Exercise requirements:
All lines of the following material must be written out exactly as they appear.
------------------------------------------------------------
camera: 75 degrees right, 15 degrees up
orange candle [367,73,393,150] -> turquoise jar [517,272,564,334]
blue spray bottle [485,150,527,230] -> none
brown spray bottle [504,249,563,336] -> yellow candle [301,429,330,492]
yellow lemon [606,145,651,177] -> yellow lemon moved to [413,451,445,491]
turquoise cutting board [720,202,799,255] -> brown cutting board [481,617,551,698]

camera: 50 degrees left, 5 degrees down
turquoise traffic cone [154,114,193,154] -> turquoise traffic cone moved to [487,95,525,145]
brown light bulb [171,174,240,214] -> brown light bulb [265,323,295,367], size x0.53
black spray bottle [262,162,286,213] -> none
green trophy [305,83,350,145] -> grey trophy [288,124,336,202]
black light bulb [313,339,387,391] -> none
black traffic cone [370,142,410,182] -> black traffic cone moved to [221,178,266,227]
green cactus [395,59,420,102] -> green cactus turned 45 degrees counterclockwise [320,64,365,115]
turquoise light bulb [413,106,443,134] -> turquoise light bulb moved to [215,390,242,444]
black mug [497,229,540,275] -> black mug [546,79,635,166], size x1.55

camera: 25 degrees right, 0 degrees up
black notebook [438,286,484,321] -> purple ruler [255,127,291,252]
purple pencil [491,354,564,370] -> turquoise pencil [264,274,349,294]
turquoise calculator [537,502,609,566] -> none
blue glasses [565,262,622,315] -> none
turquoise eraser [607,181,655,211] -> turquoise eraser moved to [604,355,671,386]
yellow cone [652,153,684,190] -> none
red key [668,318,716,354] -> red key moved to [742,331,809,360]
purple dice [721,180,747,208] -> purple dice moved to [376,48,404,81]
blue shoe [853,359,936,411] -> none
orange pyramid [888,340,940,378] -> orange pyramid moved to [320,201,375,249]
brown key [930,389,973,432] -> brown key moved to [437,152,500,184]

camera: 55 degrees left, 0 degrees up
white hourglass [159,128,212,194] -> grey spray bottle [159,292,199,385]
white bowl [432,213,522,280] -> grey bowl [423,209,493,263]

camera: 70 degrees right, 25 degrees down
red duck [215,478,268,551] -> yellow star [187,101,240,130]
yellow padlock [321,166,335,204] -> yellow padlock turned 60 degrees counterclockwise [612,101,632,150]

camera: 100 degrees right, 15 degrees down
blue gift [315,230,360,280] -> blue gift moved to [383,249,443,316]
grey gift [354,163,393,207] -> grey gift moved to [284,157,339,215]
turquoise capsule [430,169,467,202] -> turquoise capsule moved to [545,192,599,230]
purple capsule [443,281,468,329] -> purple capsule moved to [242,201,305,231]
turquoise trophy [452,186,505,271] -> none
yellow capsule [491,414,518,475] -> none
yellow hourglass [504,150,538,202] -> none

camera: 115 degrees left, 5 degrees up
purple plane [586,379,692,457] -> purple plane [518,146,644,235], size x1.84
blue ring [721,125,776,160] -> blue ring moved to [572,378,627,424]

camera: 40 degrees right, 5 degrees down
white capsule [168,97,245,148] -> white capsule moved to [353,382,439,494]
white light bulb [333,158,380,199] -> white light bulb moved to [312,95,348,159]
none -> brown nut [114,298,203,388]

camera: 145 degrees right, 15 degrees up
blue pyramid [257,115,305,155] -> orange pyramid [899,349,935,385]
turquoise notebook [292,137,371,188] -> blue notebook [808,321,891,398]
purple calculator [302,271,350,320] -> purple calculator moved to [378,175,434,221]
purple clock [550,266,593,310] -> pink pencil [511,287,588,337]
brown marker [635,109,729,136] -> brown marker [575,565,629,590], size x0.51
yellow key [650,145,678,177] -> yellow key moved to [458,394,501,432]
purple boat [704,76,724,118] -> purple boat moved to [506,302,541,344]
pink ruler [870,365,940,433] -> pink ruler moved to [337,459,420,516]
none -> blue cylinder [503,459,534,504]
------------------------------------------------------------
Answer box:
camera: 75 degrees right, 15 degrees up
orange candle [367,73,393,150] -> turquoise jar [517,272,564,334]
blue spray bottle [485,150,527,230] -> none
brown spray bottle [504,249,563,336] -> yellow candle [301,429,330,492]
yellow lemon [606,145,651,177] -> yellow lemon moved to [413,451,445,491]
turquoise cutting board [720,202,799,255] -> brown cutting board [481,617,551,698]

camera: 50 degrees left, 5 degrees down
turquoise traffic cone [154,114,193,154] -> turquoise traffic cone moved to [487,95,525,145]
brown light bulb [171,174,240,214] -> brown light bulb [265,323,295,367], size x0.53
black spray bottle [262,162,286,213] -> none
green trophy [305,83,350,145] -> grey trophy [288,124,336,202]
black light bulb [313,339,387,391] -> none
black traffic cone [370,142,410,182] -> black traffic cone moved to [221,178,266,227]
green cactus [395,59,420,102] -> green cactus turned 45 degrees counterclockwise [320,64,365,115]
turquoise light bulb [413,106,443,134] -> turquoise light bulb moved to [215,390,242,444]
black mug [497,229,540,275] -> black mug [546,79,635,166], size x1.55

camera: 25 degrees right, 0 degrees up
black notebook [438,286,484,321] -> purple ruler [255,127,291,252]
purple pencil [491,354,564,370] -> turquoise pencil [264,274,349,294]
turquoise calculator [537,502,609,566] -> none
blue glasses [565,262,622,315] -> none
turquoise eraser [607,181,655,211] -> turquoise eraser moved to [604,355,671,386]
yellow cone [652,153,684,190] -> none
red key [668,318,716,354] -> red key moved to [742,331,809,360]
purple dice [721,180,747,208] -> purple dice moved to [376,48,404,81]
blue shoe [853,359,936,411] -> none
orange pyramid [888,340,940,378] -> orange pyramid moved to [320,201,375,249]
brown key [930,389,973,432] -> brown key moved to [437,152,500,184]

camera: 55 degrees left, 0 degrees up
white hourglass [159,128,212,194] -> grey spray bottle [159,292,199,385]
white bowl [432,213,522,280] -> grey bowl [423,209,493,263]

camera: 70 degrees right, 25 degrees down
red duck [215,478,268,551] -> yellow star [187,101,240,130]
yellow padlock [321,166,335,204] -> yellow padlock turned 60 degrees counterclockwise [612,101,632,150]

camera: 100 degrees right, 15 degrees down
blue gift [315,230,360,280] -> blue gift moved to [383,249,443,316]
grey gift [354,163,393,207] -> grey gift moved to [284,157,339,215]
turquoise capsule [430,169,467,202] -> turquoise capsule moved to [545,192,599,230]
purple capsule [443,281,468,329] -> purple capsule moved to [242,201,305,231]
turquoise trophy [452,186,505,271] -> none
yellow capsule [491,414,518,475] -> none
yellow hourglass [504,150,538,202] -> none

camera: 115 degrees left, 5 degrees up
purple plane [586,379,692,457] -> purple plane [518,146,644,235], size x1.84
blue ring [721,125,776,160] -> blue ring moved to [572,378,627,424]

camera: 40 degrees right, 5 degrees down
white capsule [168,97,245,148] -> white capsule moved to [353,382,439,494]
white light bulb [333,158,380,199] -> white light bulb moved to [312,95,348,159]
none -> brown nut [114,298,203,388]

camera: 145 degrees right, 15 degrees up
blue pyramid [257,115,305,155] -> orange pyramid [899,349,935,385]
turquoise notebook [292,137,371,188] -> blue notebook [808,321,891,398]
purple calculator [302,271,350,320] -> purple calculator moved to [378,175,434,221]
purple clock [550,266,593,310] -> pink pencil [511,287,588,337]
brown marker [635,109,729,136] -> brown marker [575,565,629,590], size x0.51
yellow key [650,145,678,177] -> yellow key moved to [458,394,501,432]
purple boat [704,76,724,118] -> purple boat moved to [506,302,541,344]
pink ruler [870,365,940,433] -> pink ruler moved to [337,459,420,516]
none -> blue cylinder [503,459,534,504]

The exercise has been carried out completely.